::: Data to process

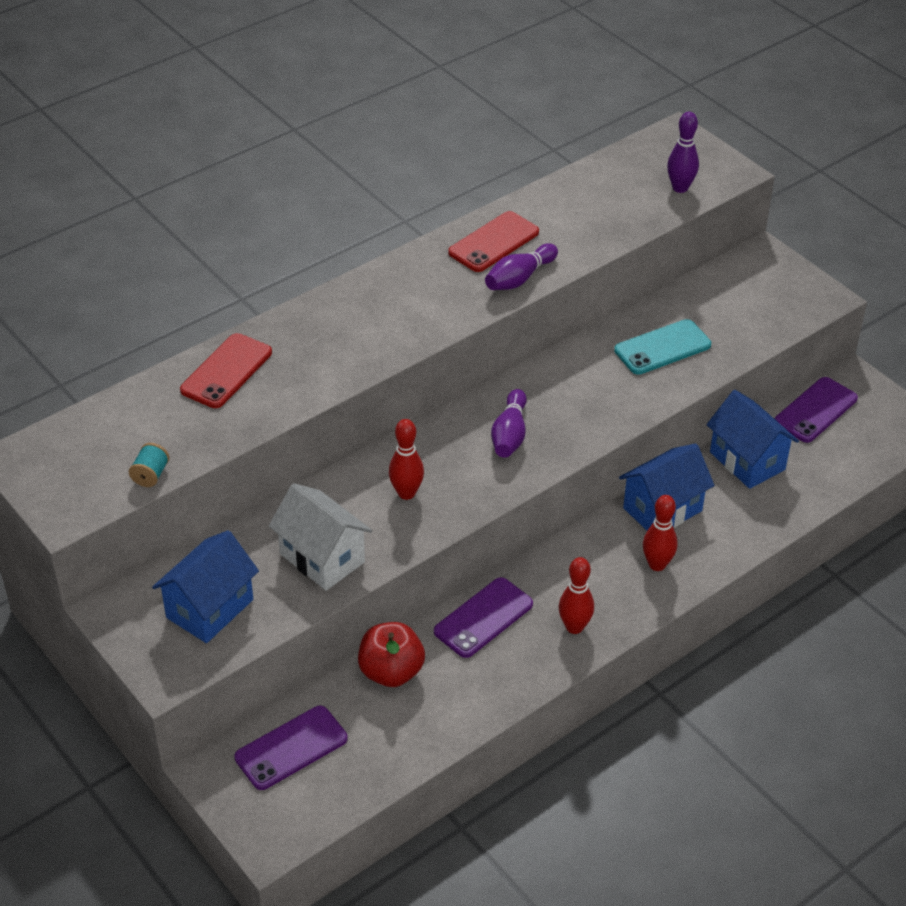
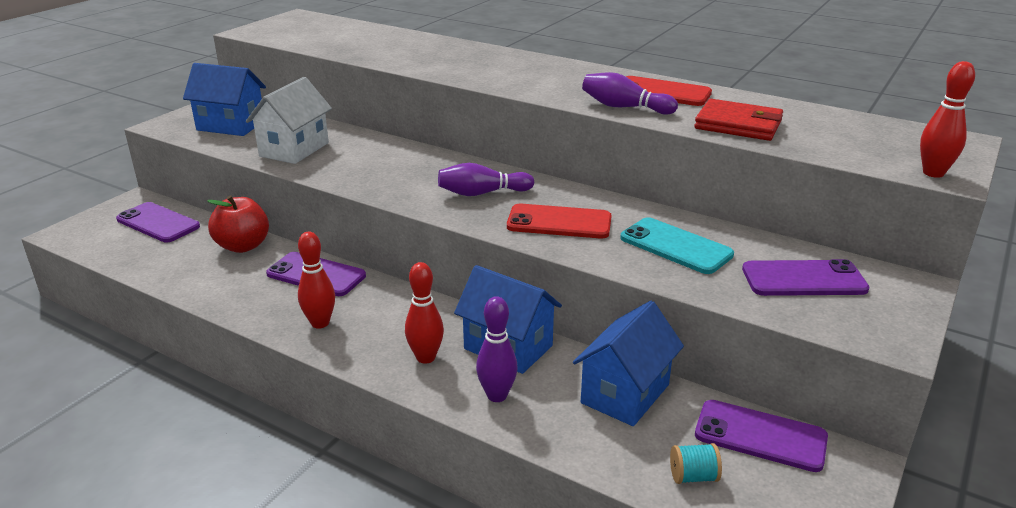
camera: 70 degrees right, 15 degrees down
(150, 475) = (295, 42): turquoise spool -> turquoise spool (693, 476)
(226, 371) = (415, 43): red phone -> red phone (559, 222)
(406, 493) = (382, 165): red bowling pin -> red bowling pin (933, 173)
(593, 229) = (738, 125): none -> red wallet
(680, 188) = (869, 153): purple bowling pin -> purple bowling pin (497, 395)
(737, 302) = (803, 279): none -> purple phone

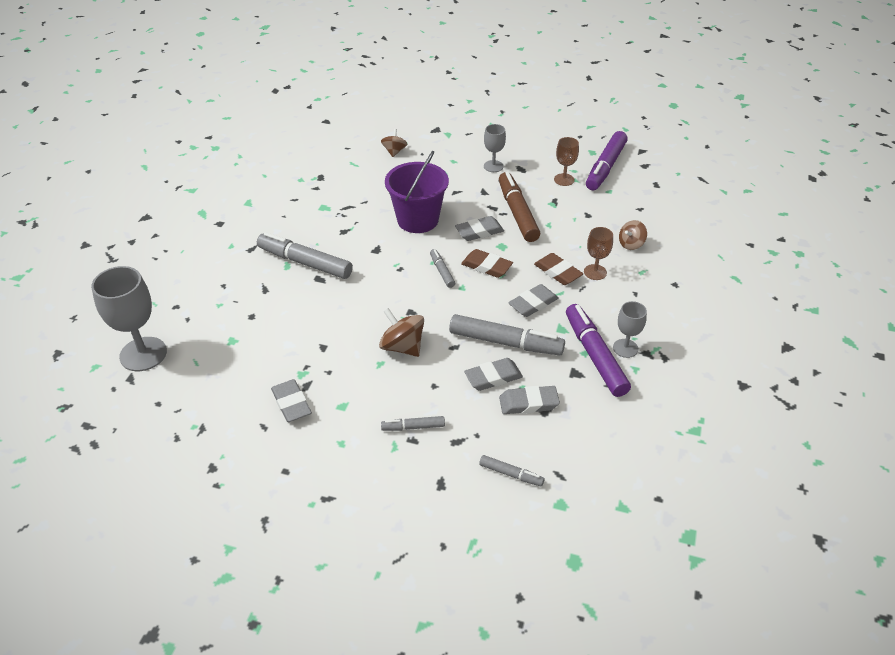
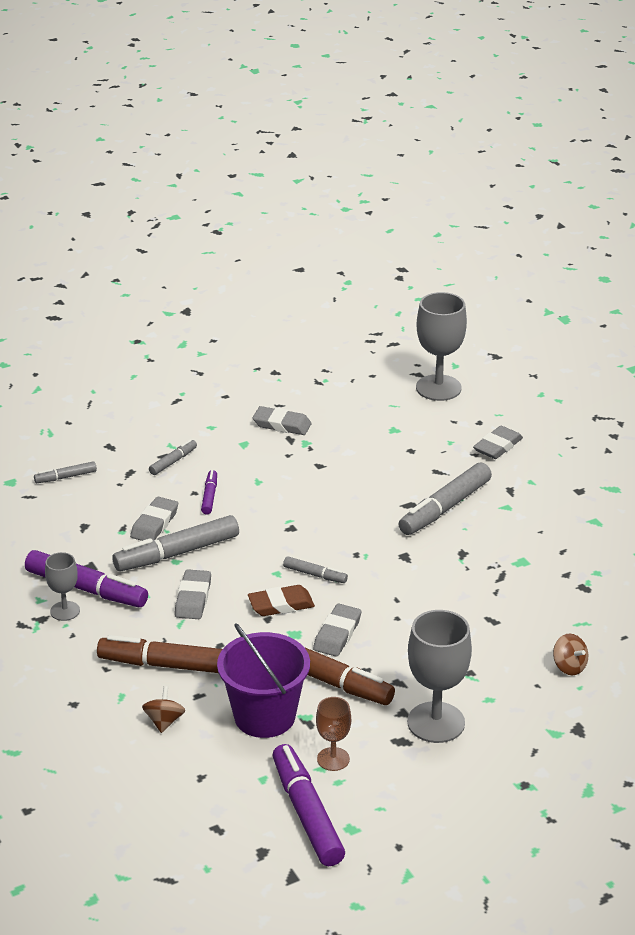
camera: 135 degrees right, 10 degrees down
(305, 262) = (445, 508): grey marker -> grey marker turned 150 degrees clockwise
(402, 347) = (258, 501): brown spinning top -> none
(417, 220) = (414, 607): purple bucket -> purple bucket (264, 716)
(428, 374) = (209, 496): none -> purple marker
(493, 166) = (436, 722): grey goblet -> grey goblet, size x1.81
(528, 403) = (104, 524): grey eraser -> grey eraser (497, 446)
(558, 272) = (206, 642): brown eraser -> none
(595, 272) = (169, 665): brown goblet -> brown marker

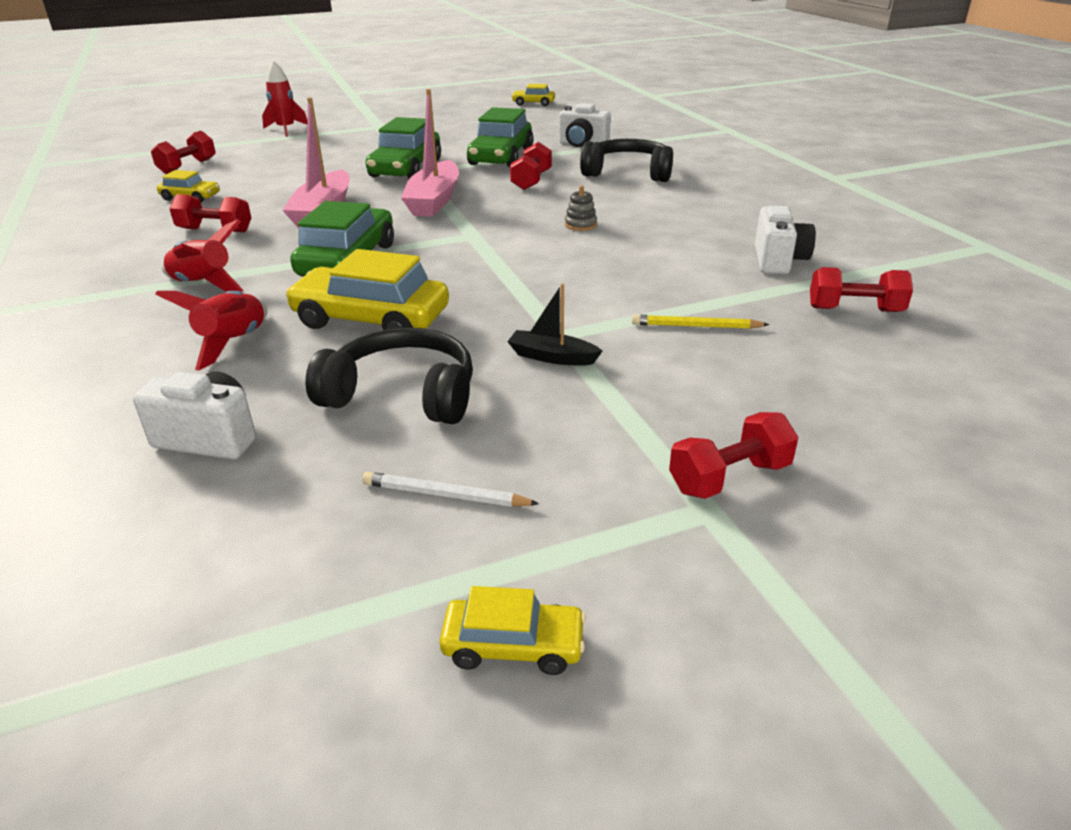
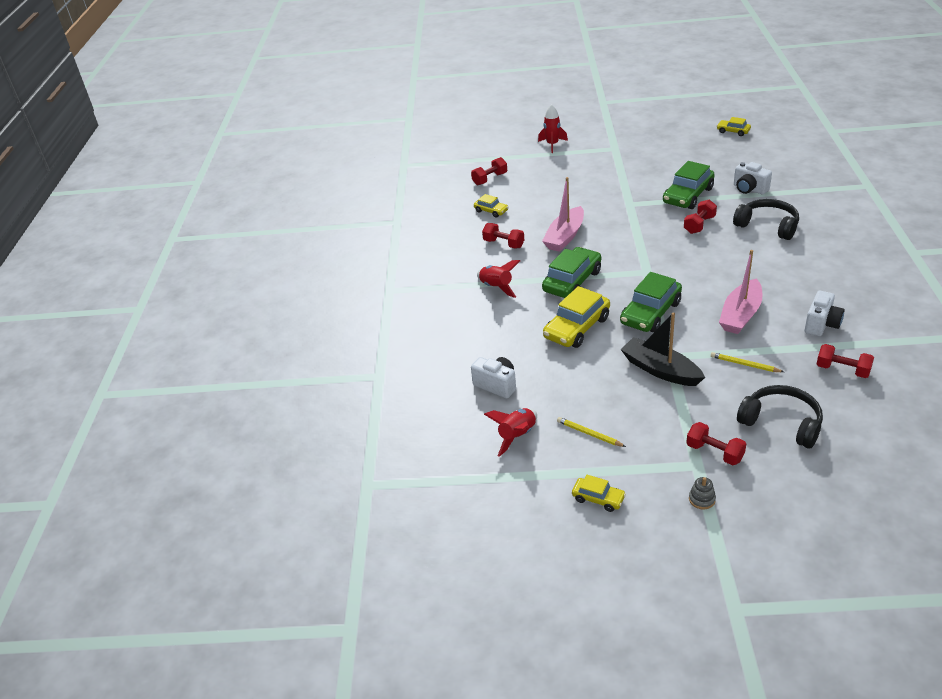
camera: 25 degrees right, 5 degrees up
(233, 343) = (509, 331): red rocket -> red rocket (517, 436)
(371, 319) = (577, 328): yellow car -> yellow car turned 90 degrees counterclockwise
(402, 395) = (582, 378): black headphones -> black headphones (781, 423)
(406, 168) = (622, 200): green car -> green car (650, 313)
(434, 200) = (632, 236): pink boat -> pink boat (740, 315)
(445, 495) = (589, 434): white pencil -> yellow pencil
(552, 357) = (660, 370): black boat -> black boat, size x1.86
(580, 225) = (714, 273): grey stacking toy -> grey stacking toy (702, 499)
(729, 477) = (714, 452): red dumbbell -> red dumbbell turned 45 degrees clockwise

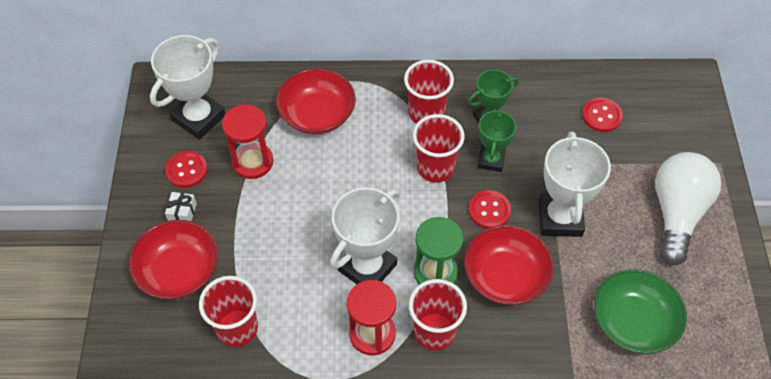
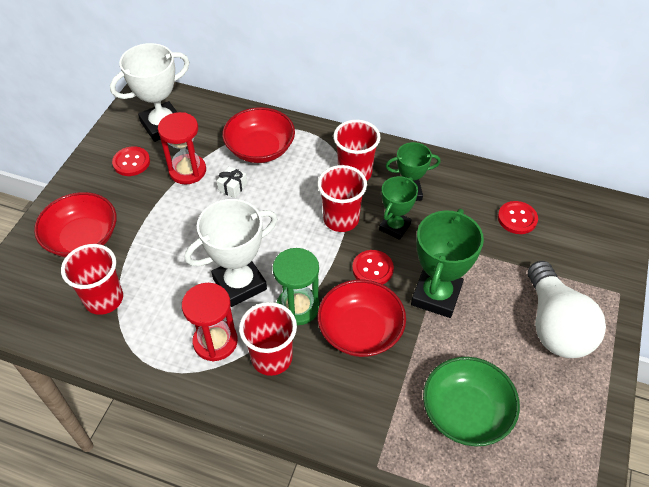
camera: 20 degrees right, 5 degrees down
(182, 212) = (110, 193): white gift -> white gift (232, 187)
(560, 218) = (436, 295): white trophy -> green trophy
(677, 213) = (555, 325): white light bulb -> white light bulb turned 135 degrees clockwise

::::::

■ **Work request**
Every line above that has the string "camera" needs to be copied.

■ **Exercise answer**
camera: 70 degrees right, 15 degrees down
camera: 135 degrees right, 10 degrees down
camera: 25 degrees right, 5 degrees up
camera: 20 degrees right, 5 degrees down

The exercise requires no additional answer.